Your assignment:
What is needed here is every record, retyped without any change.

Records to process:
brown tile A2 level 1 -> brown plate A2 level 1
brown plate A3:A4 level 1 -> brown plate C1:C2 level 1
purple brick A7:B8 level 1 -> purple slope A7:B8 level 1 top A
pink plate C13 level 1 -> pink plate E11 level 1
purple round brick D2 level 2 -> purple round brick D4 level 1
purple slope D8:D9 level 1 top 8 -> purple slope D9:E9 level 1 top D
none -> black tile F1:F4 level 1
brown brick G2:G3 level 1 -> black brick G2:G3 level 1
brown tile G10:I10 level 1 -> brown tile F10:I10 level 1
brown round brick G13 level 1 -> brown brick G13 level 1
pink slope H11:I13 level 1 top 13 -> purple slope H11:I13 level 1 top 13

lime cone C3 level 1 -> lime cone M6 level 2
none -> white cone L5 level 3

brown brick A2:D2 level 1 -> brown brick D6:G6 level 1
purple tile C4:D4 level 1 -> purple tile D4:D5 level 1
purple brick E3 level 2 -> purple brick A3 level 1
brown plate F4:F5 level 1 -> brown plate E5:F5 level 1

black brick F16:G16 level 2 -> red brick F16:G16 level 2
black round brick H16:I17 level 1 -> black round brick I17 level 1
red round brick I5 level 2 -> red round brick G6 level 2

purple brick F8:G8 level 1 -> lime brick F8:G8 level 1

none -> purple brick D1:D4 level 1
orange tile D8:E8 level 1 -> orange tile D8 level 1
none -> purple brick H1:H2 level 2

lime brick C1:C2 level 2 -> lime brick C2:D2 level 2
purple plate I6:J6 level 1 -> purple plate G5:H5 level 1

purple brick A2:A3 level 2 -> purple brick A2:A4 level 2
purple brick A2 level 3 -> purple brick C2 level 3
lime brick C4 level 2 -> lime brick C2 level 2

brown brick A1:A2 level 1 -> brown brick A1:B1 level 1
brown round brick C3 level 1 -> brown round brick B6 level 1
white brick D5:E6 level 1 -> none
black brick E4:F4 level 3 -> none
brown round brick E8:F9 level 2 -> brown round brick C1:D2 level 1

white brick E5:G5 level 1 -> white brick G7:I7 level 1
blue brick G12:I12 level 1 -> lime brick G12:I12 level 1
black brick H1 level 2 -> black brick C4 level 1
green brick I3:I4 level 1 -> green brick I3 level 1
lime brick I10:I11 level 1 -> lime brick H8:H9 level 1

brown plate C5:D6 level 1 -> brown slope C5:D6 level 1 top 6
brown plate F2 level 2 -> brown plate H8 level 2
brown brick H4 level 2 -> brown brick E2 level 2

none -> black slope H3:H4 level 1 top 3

Answer space:
brown tile A2 level 1 -> brown plate A2 level 1
brown plate A3:A4 level 1 -> brown plate C1:C2 level 1
purple brick A7:B8 level 1 -> purple slope A7:B8 level 1 top A
pink plate C13 level 1 -> pink plate E11 level 1
purple round brick D2 level 2 -> purple round brick D4 level 1
purple slope D8:D9 level 1 top 8 -> purple slope D9:E9 level 1 top D
none -> black tile F1:F4 level 1
brown brick G2:G3 level 1 -> black brick G2:G3 level 1
brown tile G10:I10 level 1 -> brown tile F10:I10 level 1
brown round brick G13 level 1 -> brown brick G13 level 1
pink slope H11:I13 level 1 top 13 -> purple slope H11:I13 level 1 top 13

lime cone C3 level 1 -> lime cone M6 level 2
none -> white cone L5 level 3

brown brick A2:D2 level 1 -> brown brick D6:G6 level 1
purple tile C4:D4 level 1 -> purple tile D4:D5 level 1
purple brick E3 level 2 -> purple brick A3 level 1
brown plate F4:F5 level 1 -> brown plate E5:F5 level 1

black brick F16:G16 level 2 -> red brick F16:G16 level 2
black round brick H16:I17 level 1 -> black round brick I17 level 1
red round brick I5 level 2 -> red round brick G6 level 2

purple brick F8:G8 level 1 -> lime brick F8:G8 level 1

none -> purple brick D1:D4 level 1
orange tile D8:E8 level 1 -> orange tile D8 level 1
none -> purple brick H1:H2 level 2

lime brick C1:C2 level 2 -> lime brick C2:D2 level 2
purple plate I6:J6 level 1 -> purple plate G5:H5 level 1

purple brick A2:A3 level 2 -> purple brick A2:A4 level 2
purple brick A2 level 3 -> purple brick C2 level 3
lime brick C4 level 2 -> lime brick C2 level 2

brown brick A1:A2 level 1 -> brown brick A1:B1 level 1
brown round brick C3 level 1 -> brown round brick B6 level 1
white brick D5:E6 level 1 -> none
black brick E4:F4 level 3 -> none
brown round brick E8:F9 level 2 -> brown round brick C1:D2 level 1

white brick E5:G5 level 1 -> white brick G7:I7 level 1
blue brick G12:I12 level 1 -> lime brick G12:I12 level 1
black brick H1 level 2 -> black brick C4 level 1
green brick I3:I4 level 1 -> green brick I3 level 1
lime brick I10:I11 level 1 -> lime brick H8:H9 level 1

brown plate C5:D6 level 1 -> brown slope C5:D6 level 1 top 6
brown plate F2 level 2 -> brown plate H8 level 2
brown brick H4 level 2 -> brown brick E2 level 2

none -> black slope H3:H4 level 1 top 3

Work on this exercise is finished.